§ **ASSIGNMENT**: State how many lines of the entries hold the string "reading", and output nothing but that count.

(MATERIALS PROVIDED)

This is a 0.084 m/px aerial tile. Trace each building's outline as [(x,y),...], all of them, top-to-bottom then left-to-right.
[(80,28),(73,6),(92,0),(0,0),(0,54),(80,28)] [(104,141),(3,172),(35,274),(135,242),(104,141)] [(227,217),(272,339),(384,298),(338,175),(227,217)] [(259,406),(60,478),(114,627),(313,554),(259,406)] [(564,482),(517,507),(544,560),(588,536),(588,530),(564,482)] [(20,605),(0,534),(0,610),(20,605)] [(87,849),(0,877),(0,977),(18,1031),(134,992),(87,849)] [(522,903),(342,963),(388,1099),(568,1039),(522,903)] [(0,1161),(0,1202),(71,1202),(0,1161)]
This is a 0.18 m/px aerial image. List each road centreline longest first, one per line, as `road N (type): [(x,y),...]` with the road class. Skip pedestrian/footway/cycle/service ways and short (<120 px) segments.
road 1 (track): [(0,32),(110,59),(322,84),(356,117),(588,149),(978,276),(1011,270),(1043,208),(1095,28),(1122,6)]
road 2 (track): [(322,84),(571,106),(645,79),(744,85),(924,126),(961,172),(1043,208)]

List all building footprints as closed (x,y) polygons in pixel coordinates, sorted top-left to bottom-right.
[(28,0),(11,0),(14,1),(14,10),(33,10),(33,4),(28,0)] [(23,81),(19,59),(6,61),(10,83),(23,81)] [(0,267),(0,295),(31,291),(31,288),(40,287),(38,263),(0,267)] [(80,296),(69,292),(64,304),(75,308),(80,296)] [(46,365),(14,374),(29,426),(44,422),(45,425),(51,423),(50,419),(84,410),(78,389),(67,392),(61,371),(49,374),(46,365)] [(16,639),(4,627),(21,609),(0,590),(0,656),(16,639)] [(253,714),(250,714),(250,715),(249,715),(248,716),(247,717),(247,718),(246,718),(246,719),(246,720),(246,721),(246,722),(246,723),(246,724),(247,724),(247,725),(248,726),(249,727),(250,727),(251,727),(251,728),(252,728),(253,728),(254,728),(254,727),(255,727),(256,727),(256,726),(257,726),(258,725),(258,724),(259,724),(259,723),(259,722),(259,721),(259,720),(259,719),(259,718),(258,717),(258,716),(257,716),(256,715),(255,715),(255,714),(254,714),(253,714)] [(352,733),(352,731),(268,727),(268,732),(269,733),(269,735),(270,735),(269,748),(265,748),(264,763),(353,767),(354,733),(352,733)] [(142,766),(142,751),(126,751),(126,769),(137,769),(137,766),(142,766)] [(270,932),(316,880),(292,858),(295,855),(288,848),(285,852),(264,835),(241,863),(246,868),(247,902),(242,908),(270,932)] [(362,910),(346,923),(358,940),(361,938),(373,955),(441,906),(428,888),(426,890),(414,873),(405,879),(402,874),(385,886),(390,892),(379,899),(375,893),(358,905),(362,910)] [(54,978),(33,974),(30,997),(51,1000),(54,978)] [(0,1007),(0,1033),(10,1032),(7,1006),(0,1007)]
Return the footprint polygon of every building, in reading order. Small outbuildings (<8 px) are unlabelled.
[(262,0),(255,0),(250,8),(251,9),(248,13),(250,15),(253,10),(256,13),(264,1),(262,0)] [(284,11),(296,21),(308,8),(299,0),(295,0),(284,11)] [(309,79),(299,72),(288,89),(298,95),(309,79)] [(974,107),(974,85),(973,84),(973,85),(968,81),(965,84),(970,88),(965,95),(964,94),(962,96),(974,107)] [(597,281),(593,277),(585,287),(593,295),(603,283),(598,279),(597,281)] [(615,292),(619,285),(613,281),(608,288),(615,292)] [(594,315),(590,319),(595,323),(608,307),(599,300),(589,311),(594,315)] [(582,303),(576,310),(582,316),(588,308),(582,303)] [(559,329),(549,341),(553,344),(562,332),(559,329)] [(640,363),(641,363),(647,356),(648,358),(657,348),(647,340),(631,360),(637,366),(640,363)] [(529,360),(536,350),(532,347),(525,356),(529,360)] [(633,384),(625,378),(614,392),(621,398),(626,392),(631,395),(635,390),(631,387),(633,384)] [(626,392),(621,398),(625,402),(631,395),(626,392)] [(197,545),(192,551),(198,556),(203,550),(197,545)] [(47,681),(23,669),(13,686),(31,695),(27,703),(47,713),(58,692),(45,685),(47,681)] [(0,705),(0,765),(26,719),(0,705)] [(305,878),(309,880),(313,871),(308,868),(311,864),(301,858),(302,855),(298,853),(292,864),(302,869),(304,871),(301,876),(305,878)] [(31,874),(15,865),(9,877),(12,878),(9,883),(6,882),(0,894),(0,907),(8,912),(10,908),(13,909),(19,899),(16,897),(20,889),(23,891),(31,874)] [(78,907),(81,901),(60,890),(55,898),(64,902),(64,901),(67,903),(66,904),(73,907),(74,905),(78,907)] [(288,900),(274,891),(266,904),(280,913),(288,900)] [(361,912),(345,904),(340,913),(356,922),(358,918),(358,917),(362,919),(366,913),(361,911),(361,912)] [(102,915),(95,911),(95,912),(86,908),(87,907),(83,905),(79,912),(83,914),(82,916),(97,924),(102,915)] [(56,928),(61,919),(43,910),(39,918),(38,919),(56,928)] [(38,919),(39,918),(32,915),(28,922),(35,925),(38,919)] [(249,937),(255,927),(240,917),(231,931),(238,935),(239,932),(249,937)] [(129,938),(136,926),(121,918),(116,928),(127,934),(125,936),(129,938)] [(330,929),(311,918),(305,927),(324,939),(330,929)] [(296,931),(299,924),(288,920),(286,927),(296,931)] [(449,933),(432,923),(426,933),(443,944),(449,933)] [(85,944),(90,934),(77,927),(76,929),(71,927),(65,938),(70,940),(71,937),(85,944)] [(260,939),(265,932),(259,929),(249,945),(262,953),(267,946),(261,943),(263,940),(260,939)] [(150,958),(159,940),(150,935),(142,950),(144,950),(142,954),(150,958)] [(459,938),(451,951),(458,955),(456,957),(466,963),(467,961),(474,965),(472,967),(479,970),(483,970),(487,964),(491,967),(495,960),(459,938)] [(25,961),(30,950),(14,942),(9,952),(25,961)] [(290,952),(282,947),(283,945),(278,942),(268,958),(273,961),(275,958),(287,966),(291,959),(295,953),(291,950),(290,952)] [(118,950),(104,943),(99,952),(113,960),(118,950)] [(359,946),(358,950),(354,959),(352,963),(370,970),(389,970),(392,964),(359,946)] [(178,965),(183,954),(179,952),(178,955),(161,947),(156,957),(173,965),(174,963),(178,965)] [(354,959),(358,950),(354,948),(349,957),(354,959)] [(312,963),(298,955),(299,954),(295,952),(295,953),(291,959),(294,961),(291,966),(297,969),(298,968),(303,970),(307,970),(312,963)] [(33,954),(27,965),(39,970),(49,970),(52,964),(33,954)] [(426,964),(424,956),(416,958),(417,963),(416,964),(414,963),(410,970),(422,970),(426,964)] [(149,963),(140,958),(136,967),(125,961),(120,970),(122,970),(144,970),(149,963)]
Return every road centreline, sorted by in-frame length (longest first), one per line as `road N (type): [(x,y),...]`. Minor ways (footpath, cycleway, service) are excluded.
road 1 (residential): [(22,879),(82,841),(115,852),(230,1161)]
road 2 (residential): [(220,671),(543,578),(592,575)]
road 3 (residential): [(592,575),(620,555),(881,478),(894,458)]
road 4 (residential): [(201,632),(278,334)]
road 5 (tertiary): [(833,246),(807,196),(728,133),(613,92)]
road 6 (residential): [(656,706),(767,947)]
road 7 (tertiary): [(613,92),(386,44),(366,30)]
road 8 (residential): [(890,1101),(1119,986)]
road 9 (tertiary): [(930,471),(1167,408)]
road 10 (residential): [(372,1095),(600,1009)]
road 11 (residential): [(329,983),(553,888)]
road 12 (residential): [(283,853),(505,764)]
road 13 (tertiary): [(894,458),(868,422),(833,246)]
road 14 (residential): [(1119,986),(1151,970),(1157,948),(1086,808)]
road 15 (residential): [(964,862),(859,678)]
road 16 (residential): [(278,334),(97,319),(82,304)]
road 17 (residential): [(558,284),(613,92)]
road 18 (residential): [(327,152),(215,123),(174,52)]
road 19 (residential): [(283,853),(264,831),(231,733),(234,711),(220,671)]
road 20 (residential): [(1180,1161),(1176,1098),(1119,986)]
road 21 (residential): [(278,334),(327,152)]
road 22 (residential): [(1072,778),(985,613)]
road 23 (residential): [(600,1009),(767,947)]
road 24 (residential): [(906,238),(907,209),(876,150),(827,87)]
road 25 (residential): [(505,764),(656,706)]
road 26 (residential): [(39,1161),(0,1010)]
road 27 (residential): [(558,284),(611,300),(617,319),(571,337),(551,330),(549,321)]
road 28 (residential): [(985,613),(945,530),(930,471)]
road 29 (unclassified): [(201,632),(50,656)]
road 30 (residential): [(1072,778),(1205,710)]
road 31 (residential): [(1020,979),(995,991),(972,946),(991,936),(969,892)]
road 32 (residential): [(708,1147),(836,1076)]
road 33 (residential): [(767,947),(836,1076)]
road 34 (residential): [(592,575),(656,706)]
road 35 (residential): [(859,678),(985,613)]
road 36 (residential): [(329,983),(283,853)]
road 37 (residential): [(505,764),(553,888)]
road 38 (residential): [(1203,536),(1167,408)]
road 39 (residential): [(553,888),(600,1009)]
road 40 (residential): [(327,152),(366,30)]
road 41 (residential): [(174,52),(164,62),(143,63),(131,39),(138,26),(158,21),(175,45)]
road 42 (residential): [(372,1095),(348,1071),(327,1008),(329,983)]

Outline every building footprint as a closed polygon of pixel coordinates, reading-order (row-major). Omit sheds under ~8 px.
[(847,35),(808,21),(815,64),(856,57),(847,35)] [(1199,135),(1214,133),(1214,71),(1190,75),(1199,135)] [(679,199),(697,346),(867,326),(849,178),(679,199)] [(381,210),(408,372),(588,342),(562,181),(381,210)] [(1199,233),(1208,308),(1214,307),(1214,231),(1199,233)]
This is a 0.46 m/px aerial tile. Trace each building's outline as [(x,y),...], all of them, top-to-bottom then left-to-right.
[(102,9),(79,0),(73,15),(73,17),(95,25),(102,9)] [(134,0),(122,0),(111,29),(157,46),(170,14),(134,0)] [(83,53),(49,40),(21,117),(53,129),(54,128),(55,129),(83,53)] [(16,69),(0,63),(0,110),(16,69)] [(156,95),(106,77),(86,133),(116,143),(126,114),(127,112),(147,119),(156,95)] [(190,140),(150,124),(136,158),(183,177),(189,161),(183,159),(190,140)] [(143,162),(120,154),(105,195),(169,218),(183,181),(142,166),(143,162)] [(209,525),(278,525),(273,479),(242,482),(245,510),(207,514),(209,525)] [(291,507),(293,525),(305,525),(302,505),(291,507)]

(End MATERIALS PROVIDED)

§ **EXERCISE ANSWER**: 2